- **Goal**: Return each row below word for word, and leave out every picture line.

- **Input**:
....
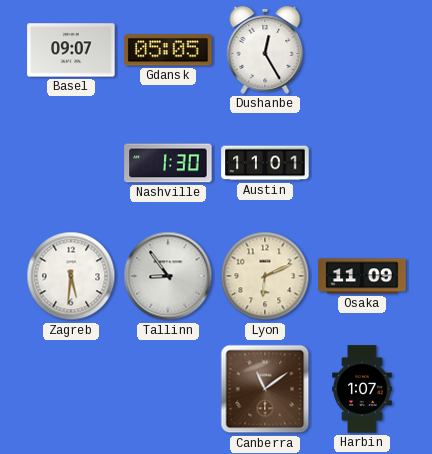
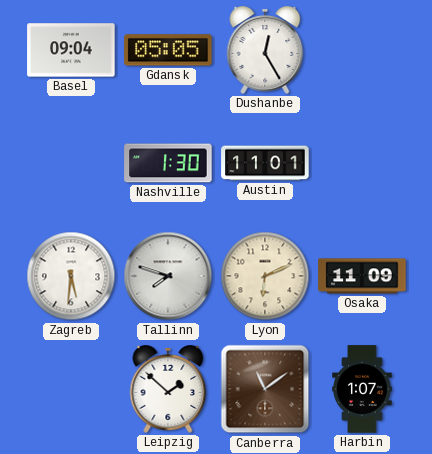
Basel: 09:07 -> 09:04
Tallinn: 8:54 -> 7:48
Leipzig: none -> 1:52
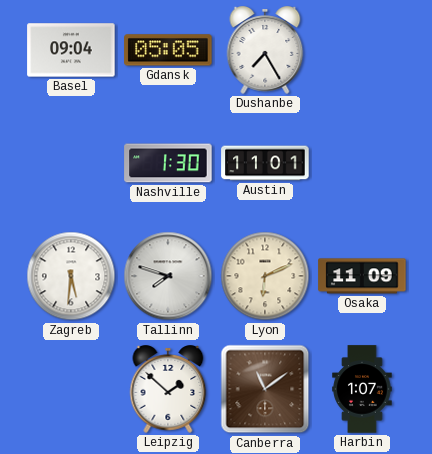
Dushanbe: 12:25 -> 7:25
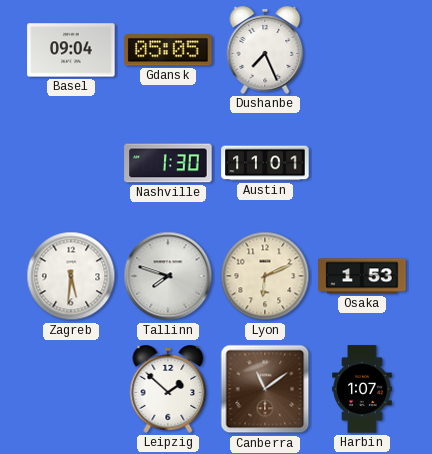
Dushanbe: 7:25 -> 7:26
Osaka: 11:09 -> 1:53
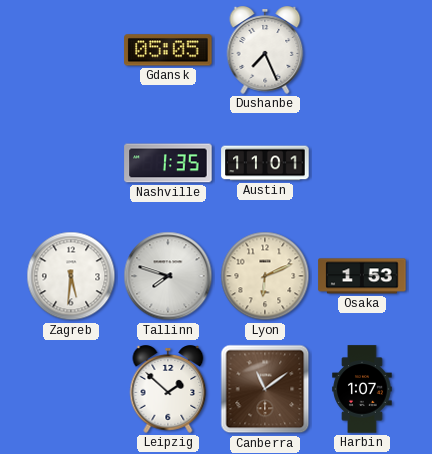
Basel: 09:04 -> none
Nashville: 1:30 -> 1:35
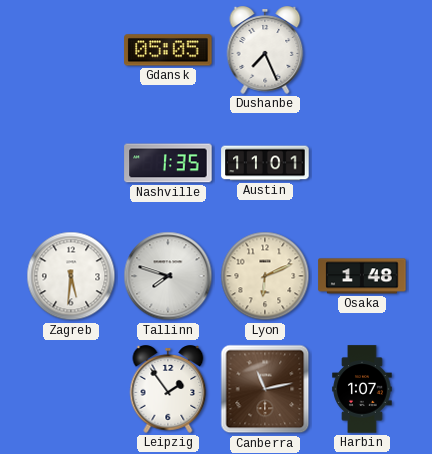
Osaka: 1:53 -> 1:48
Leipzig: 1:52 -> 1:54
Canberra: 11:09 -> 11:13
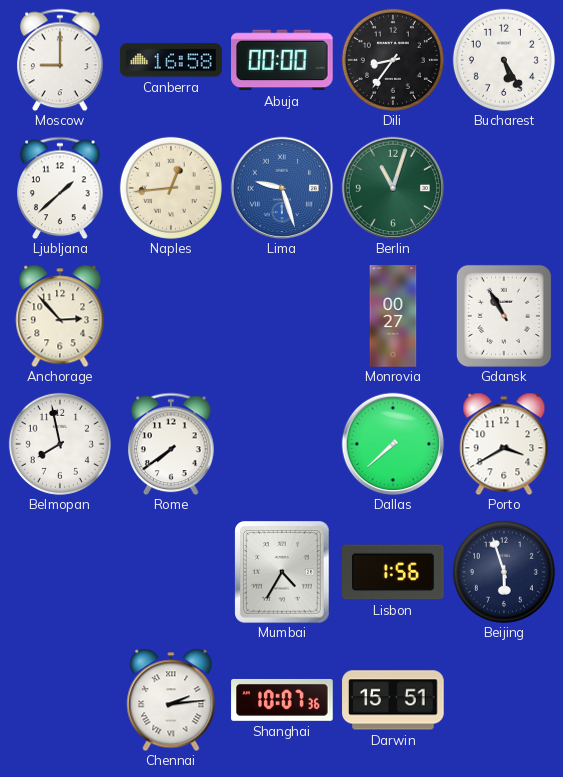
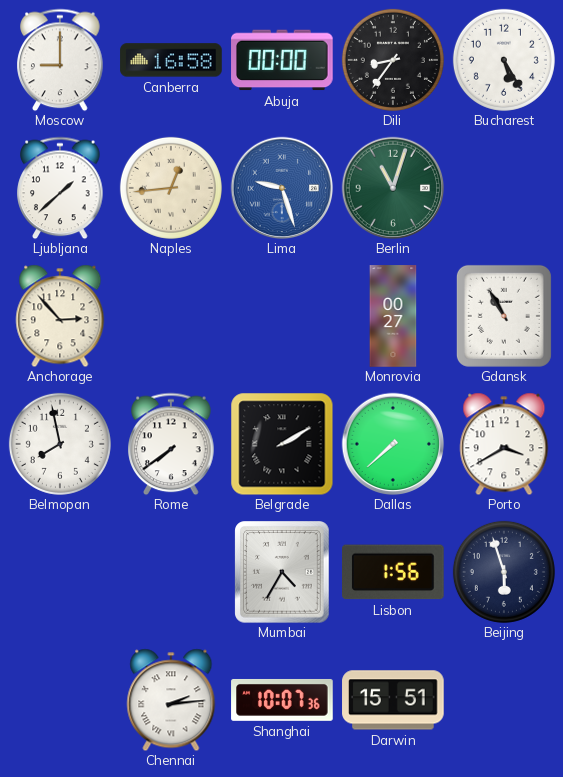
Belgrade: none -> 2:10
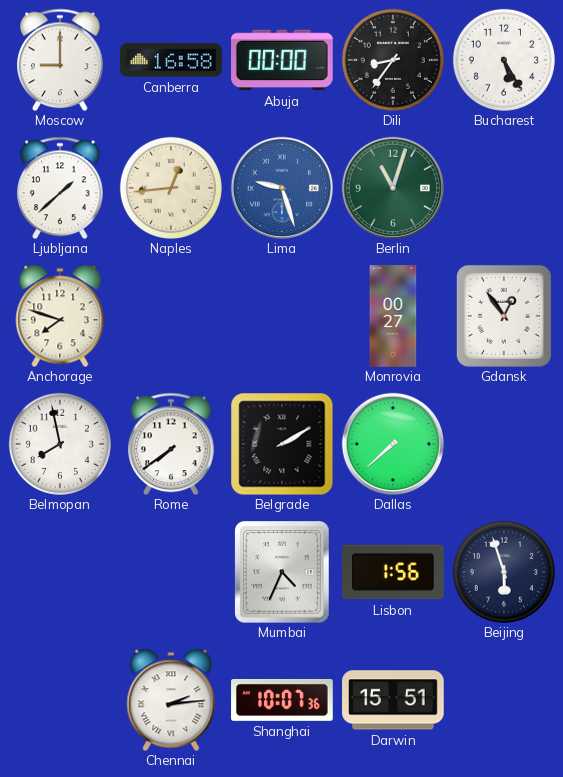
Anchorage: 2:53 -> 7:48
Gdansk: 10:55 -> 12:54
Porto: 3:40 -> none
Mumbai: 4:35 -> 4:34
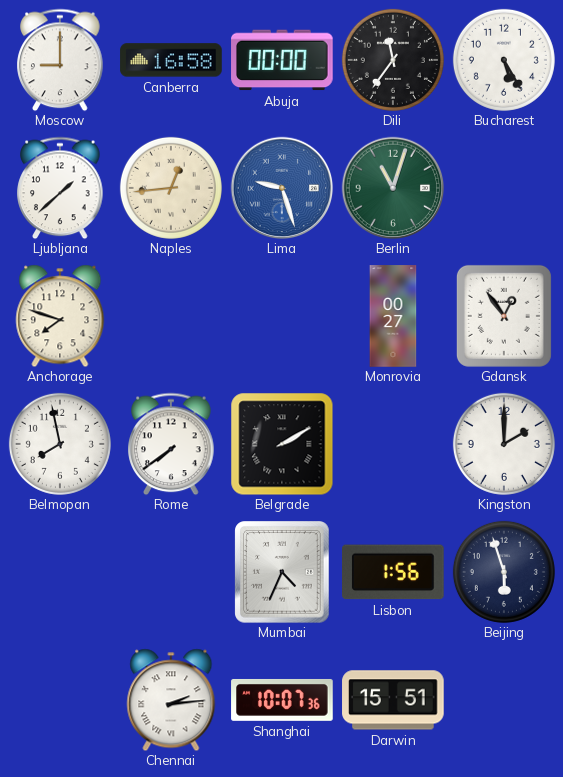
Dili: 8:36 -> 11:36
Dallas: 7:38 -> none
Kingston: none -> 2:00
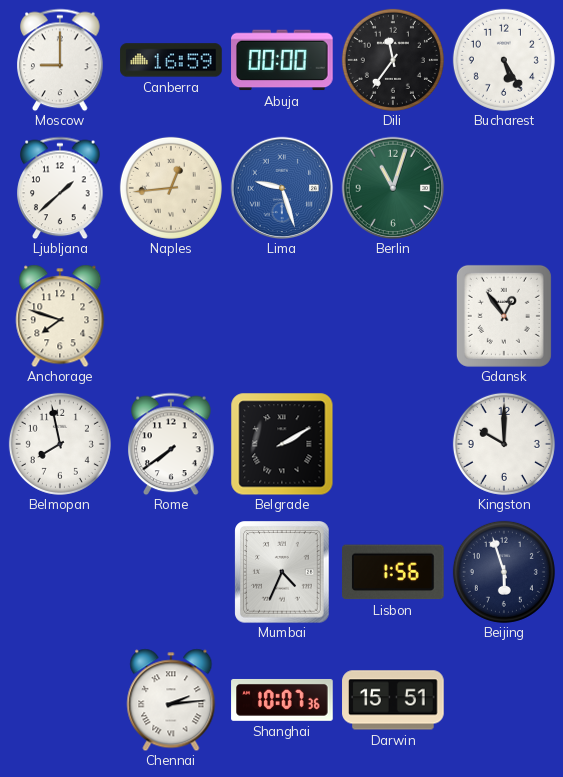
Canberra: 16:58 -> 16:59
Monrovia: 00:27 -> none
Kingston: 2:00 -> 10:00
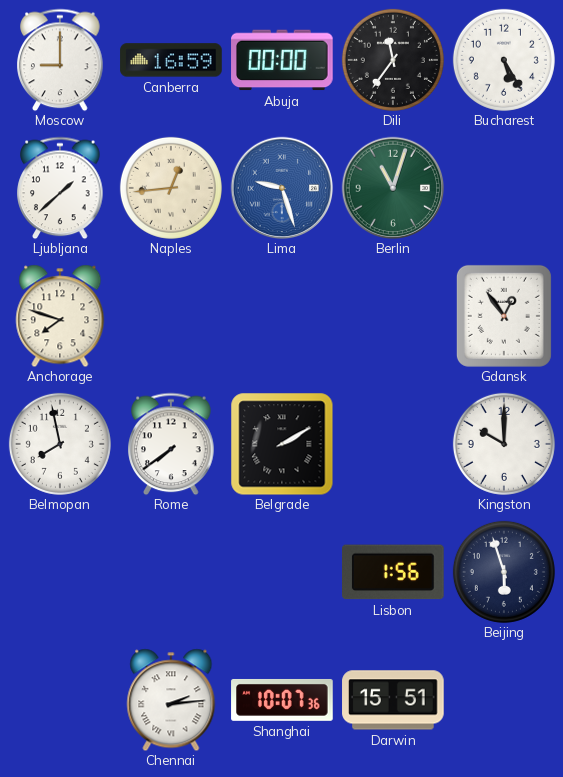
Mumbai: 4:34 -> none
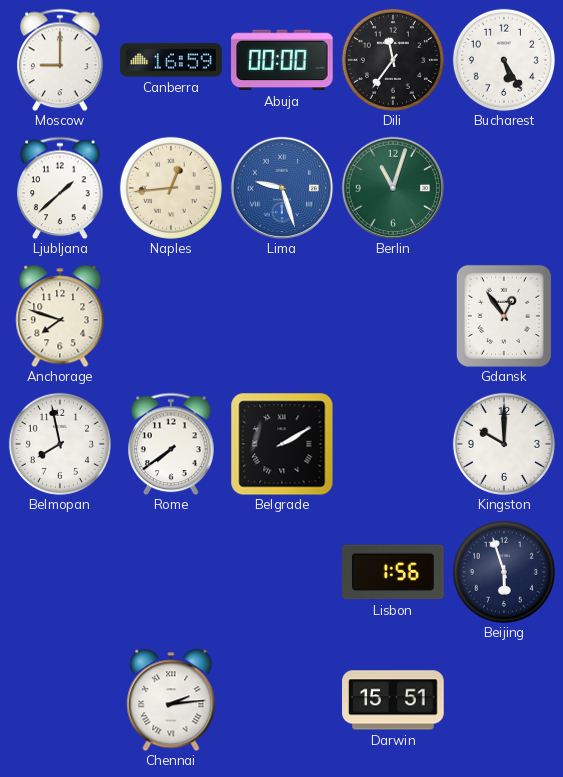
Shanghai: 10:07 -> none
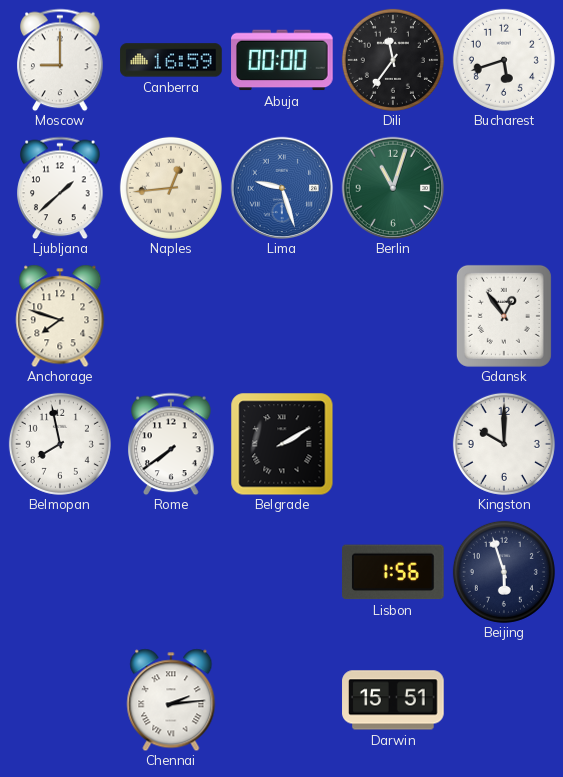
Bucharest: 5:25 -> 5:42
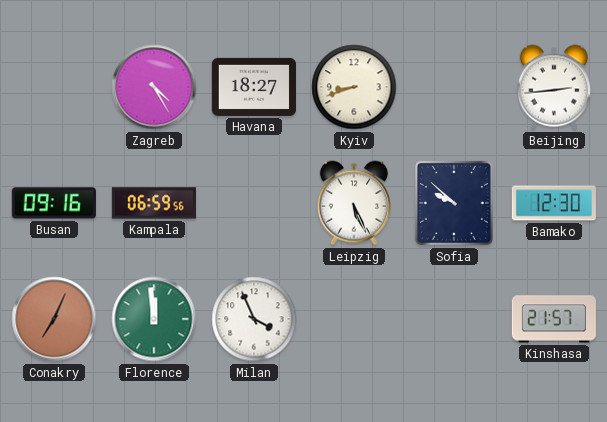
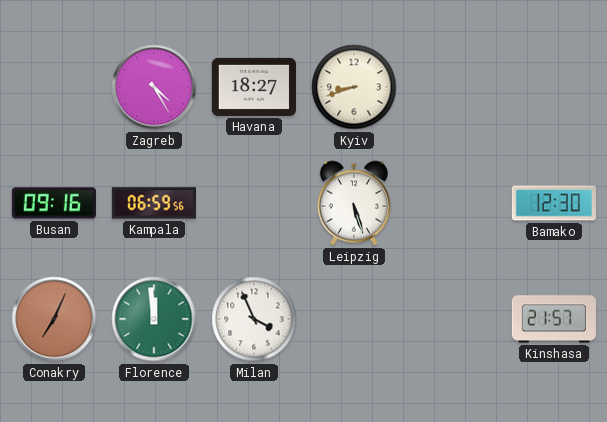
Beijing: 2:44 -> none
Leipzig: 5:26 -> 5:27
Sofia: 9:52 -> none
....
- **Finished exercise**:
Basel: 09:07 -> 09:04
Tallinn: 8:54 -> 7:48
Leipzig: none -> 1:52
Dushanbe: 12:25 -> 7:25
Dushanbe: 7:25 -> 7:26
Osaka: 11:09 -> 1:53
Basel: 09:04 -> none
Nashville: 1:30 -> 1:35
Osaka: 1:53 -> 1:48
Leipzig: 1:52 -> 1:54
Canberra: 11:09 -> 11:13
Belgrade: none -> 2:10
Anchorage: 2:53 -> 7:48
Gdansk: 10:55 -> 12:54
Porto: 3:40 -> none
Mumbai: 4:35 -> 4:34
Dili: 8:36 -> 11:36
Dallas: 7:38 -> none
Kingston: none -> 2:00
Canberra: 16:58 -> 16:59
Monrovia: 00:27 -> none
Kingston: 2:00 -> 10:00
Mumbai: 4:34 -> none
Shanghai: 10:07 -> none
Bucharest: 5:25 -> 5:42
Beijing: 2:44 -> none
Leipzig: 5:26 -> 5:27
Sofia: 9:52 -> none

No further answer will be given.